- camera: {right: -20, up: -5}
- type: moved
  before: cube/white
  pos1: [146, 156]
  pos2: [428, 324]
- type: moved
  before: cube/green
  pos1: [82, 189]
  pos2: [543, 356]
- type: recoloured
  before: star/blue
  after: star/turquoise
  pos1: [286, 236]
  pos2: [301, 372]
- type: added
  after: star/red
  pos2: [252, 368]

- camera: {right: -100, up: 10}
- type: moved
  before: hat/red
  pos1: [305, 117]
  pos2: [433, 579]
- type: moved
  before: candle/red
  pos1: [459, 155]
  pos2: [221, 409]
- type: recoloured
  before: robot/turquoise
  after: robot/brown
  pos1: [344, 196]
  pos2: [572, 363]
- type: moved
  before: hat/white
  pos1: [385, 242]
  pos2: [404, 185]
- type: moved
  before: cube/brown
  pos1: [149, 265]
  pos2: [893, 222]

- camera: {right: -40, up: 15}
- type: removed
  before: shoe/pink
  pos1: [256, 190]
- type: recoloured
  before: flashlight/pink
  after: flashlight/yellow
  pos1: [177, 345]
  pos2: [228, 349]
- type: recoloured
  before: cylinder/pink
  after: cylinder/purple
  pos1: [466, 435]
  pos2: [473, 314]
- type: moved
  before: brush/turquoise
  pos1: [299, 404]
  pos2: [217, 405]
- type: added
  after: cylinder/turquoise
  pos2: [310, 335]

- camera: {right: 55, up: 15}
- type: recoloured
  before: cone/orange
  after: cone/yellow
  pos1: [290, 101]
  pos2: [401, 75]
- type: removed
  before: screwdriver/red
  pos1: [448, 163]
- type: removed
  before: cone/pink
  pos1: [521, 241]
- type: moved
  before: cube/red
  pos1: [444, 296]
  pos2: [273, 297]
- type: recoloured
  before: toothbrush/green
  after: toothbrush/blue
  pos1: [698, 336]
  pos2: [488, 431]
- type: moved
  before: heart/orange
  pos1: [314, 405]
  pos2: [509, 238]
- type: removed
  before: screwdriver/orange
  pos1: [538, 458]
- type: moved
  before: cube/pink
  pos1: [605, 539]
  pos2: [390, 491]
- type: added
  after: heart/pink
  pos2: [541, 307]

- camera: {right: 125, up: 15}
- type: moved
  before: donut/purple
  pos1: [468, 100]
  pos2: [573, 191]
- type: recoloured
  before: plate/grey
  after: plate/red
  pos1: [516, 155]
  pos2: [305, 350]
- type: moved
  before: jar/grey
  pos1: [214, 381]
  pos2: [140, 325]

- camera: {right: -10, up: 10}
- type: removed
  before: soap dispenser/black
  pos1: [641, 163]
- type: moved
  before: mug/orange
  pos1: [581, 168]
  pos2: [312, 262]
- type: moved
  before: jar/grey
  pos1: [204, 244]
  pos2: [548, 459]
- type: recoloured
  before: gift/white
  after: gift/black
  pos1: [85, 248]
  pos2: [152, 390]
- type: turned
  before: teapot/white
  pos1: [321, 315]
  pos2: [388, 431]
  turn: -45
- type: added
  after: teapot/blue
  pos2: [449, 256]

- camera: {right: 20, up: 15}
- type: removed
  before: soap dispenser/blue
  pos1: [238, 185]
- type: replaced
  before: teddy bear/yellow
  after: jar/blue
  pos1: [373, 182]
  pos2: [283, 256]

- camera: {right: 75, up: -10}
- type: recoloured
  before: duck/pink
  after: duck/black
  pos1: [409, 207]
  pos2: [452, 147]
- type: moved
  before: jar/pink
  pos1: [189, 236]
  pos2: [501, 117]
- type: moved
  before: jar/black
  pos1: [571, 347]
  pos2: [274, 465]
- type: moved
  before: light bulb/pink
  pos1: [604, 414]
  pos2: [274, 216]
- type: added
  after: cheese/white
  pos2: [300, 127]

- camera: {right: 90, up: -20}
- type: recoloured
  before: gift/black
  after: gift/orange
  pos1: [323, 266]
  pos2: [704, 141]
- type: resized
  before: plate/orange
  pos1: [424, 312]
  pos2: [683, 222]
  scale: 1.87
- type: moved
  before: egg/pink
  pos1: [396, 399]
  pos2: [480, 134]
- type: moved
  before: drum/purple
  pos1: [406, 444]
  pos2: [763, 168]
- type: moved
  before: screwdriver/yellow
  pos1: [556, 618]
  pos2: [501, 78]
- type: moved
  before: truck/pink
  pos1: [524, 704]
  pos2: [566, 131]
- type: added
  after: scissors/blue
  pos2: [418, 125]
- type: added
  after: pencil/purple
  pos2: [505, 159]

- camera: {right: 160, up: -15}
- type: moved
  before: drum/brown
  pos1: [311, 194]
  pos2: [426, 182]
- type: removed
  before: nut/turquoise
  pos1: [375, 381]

- Activity: Return, with no change at all, every line in the entries above from the line containing "pos2: [473, 314]" through the line containing "before: teapot/white".

- Answer area:
  pos2: [473, 314]
- type: moved
  before: brush/turquoise
  pos1: [299, 404]
  pos2: [217, 405]
- type: added
  after: cylinder/turquoise
  pos2: [310, 335]

- camera: {right: 55, up: 15}
- type: recoloured
  before: cone/orange
  after: cone/yellow
  pos1: [290, 101]
  pos2: [401, 75]
- type: removed
  before: screwdriver/red
  pos1: [448, 163]
- type: removed
  before: cone/pink
  pos1: [521, 241]
- type: moved
  before: cube/red
  pos1: [444, 296]
  pos2: [273, 297]
- type: recoloured
  before: toothbrush/green
  after: toothbrush/blue
  pos1: [698, 336]
  pos2: [488, 431]
- type: moved
  before: heart/orange
  pos1: [314, 405]
  pos2: [509, 238]
- type: removed
  before: screwdriver/orange
  pos1: [538, 458]
- type: moved
  before: cube/pink
  pos1: [605, 539]
  pos2: [390, 491]
- type: added
  after: heart/pink
  pos2: [541, 307]

- camera: {right: 125, up: 15}
- type: moved
  before: donut/purple
  pos1: [468, 100]
  pos2: [573, 191]
- type: recoloured
  before: plate/grey
  after: plate/red
  pos1: [516, 155]
  pos2: [305, 350]
- type: moved
  before: jar/grey
  pos1: [214, 381]
  pos2: [140, 325]

- camera: {right: -10, up: 10}
- type: removed
  before: soap dispenser/black
  pos1: [641, 163]
- type: moved
  before: mug/orange
  pos1: [581, 168]
  pos2: [312, 262]
- type: moved
  before: jar/grey
  pos1: [204, 244]
  pos2: [548, 459]
- type: recoloured
  before: gift/white
  after: gift/black
  pos1: [85, 248]
  pos2: [152, 390]
- type: turned
  before: teapot/white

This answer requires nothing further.